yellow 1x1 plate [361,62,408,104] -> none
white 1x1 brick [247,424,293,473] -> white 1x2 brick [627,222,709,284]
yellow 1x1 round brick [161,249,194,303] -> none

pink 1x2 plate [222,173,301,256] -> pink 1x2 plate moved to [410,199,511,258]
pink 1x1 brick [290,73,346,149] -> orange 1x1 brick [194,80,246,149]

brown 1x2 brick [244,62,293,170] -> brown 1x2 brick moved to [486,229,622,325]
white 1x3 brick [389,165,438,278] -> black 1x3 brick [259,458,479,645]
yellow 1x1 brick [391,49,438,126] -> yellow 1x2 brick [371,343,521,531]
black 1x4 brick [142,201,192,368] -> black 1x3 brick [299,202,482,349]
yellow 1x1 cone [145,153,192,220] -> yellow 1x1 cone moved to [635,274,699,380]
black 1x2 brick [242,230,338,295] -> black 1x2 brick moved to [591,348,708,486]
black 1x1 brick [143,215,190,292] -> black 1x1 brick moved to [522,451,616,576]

○ ○ ○ ○ ○ ○ ○

**TASK INSTRUCTIONS:** Every record, restated word for word, should make up your reply.

**EXERCISE RESPONSE:**
yellow 1x1 plate [361,62,408,104] -> none
white 1x1 brick [247,424,293,473] -> white 1x2 brick [627,222,709,284]
yellow 1x1 round brick [161,249,194,303] -> none

pink 1x2 plate [222,173,301,256] -> pink 1x2 plate moved to [410,199,511,258]
pink 1x1 brick [290,73,346,149] -> orange 1x1 brick [194,80,246,149]

brown 1x2 brick [244,62,293,170] -> brown 1x2 brick moved to [486,229,622,325]
white 1x3 brick [389,165,438,278] -> black 1x3 brick [259,458,479,645]
yellow 1x1 brick [391,49,438,126] -> yellow 1x2 brick [371,343,521,531]
black 1x4 brick [142,201,192,368] -> black 1x3 brick [299,202,482,349]
yellow 1x1 cone [145,153,192,220] -> yellow 1x1 cone moved to [635,274,699,380]
black 1x2 brick [242,230,338,295] -> black 1x2 brick moved to [591,348,708,486]
black 1x1 brick [143,215,190,292] -> black 1x1 brick moved to [522,451,616,576]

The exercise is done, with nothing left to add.